INSTRUCTIONS FOR THE TASK:
Starting at the line that contains "BT3 pin VCC: 5V -> 3V3" and stopping at the line that contains "TOF2 pin SDA: TX -> A5", transcribe every line of the material below exactly; pictures stay out.

THE INPUT:
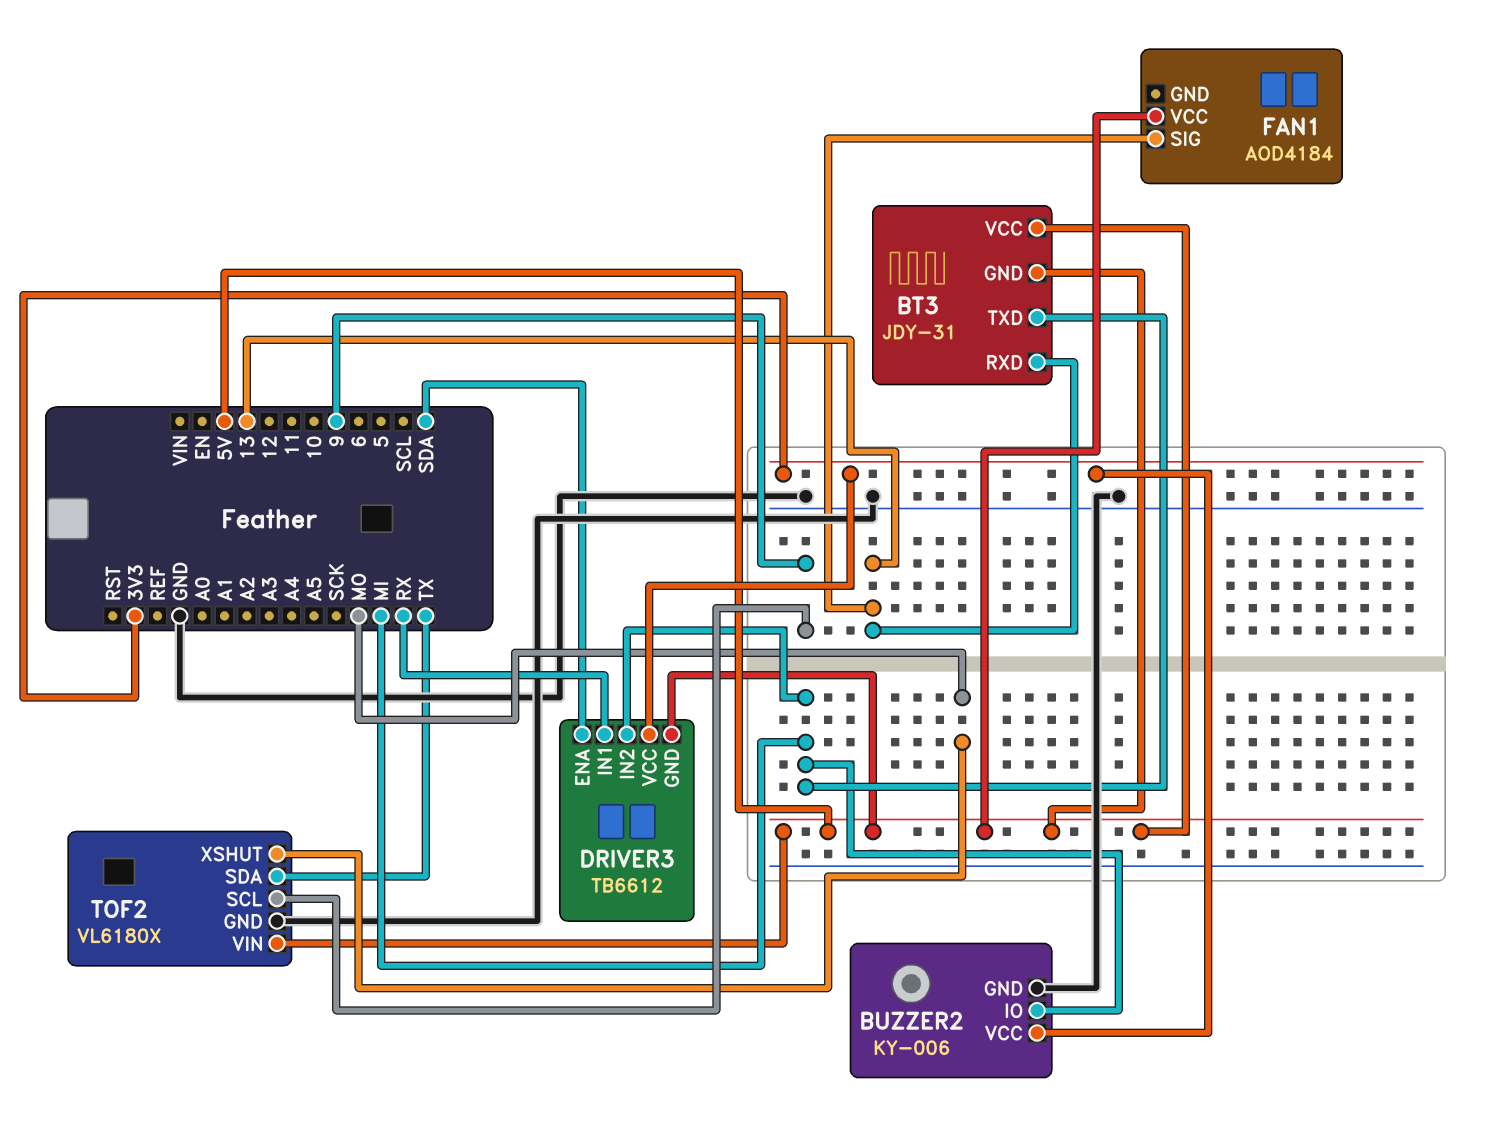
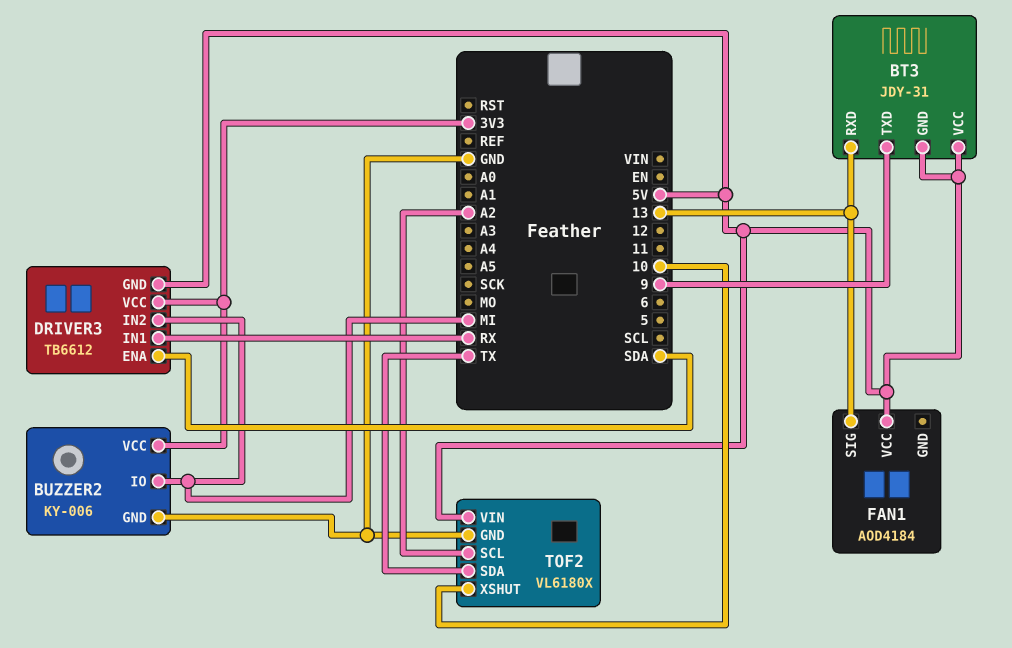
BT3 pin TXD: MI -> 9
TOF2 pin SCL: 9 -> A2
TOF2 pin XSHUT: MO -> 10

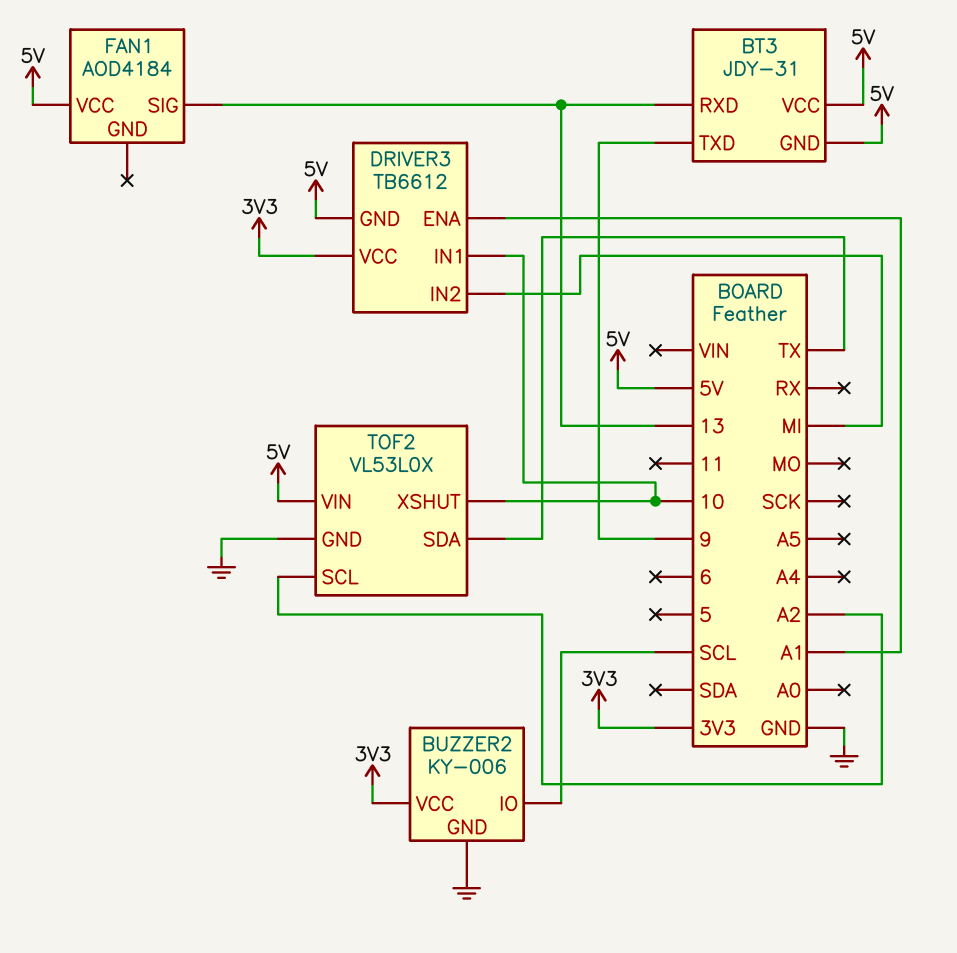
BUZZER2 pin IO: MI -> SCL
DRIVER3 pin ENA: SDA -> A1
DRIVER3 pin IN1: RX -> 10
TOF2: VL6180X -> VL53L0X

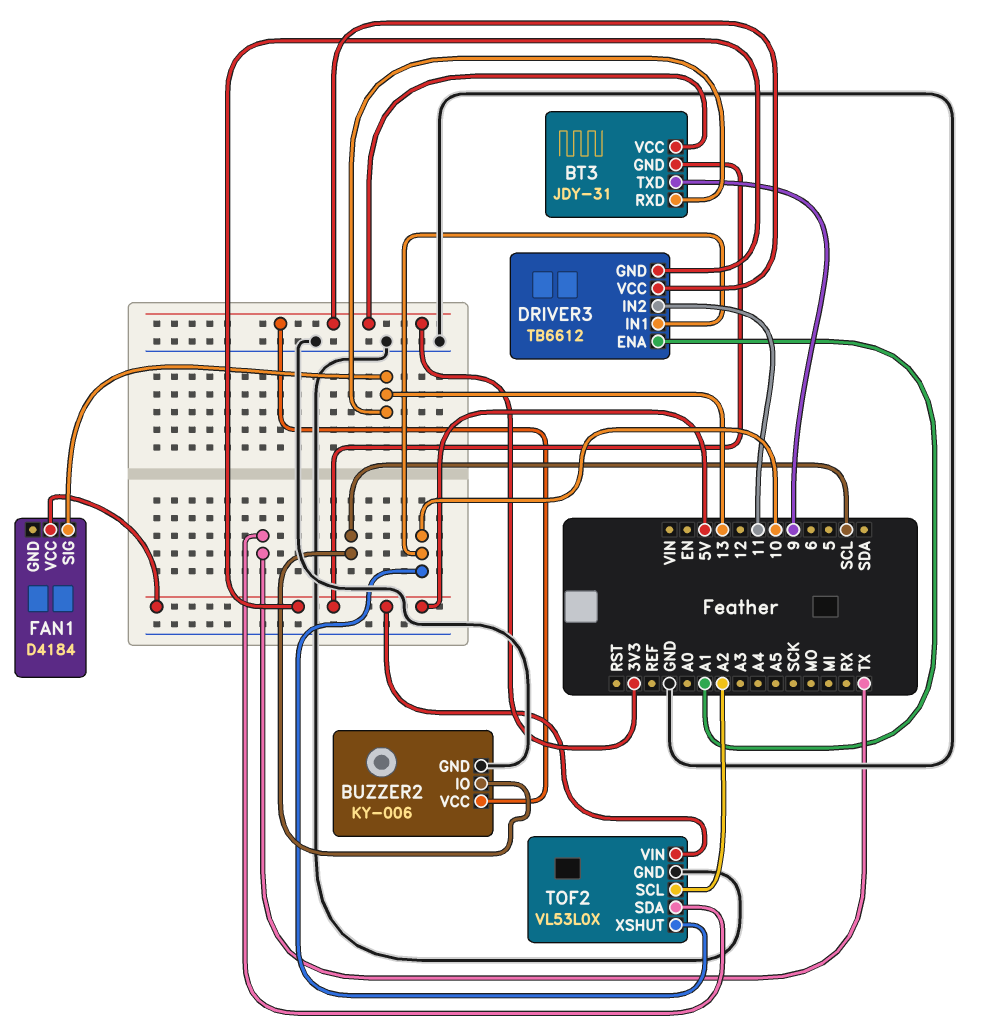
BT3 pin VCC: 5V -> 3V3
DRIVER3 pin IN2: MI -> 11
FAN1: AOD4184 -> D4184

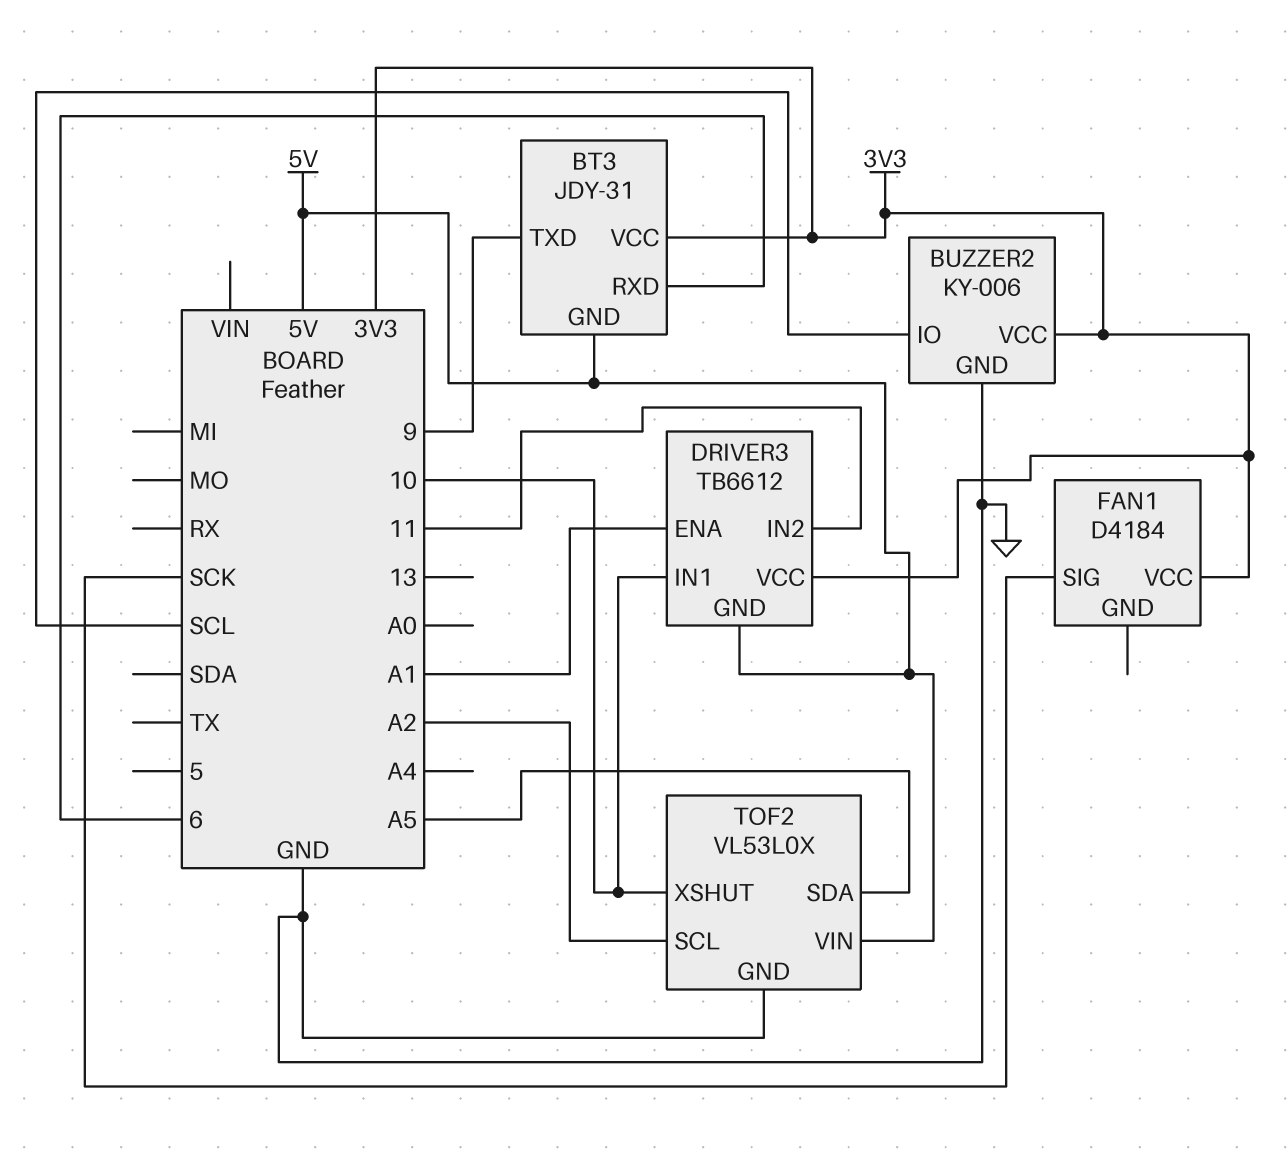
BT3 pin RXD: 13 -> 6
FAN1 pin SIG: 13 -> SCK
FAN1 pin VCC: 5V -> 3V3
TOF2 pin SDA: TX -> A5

...

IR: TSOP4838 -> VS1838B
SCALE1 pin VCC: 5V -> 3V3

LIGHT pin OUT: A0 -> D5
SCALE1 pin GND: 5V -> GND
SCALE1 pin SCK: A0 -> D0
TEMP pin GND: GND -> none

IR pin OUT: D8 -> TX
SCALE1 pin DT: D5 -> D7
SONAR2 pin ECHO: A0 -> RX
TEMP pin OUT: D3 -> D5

TASK RESULT:
BT3 pin VCC: 5V -> 3V3
DRIVER3 pin IN2: MI -> 11
FAN1: AOD4184 -> D4184

BT3 pin RXD: 13 -> 6
FAN1 pin SIG: 13 -> SCK
FAN1 pin VCC: 5V -> 3V3
TOF2 pin SDA: TX -> A5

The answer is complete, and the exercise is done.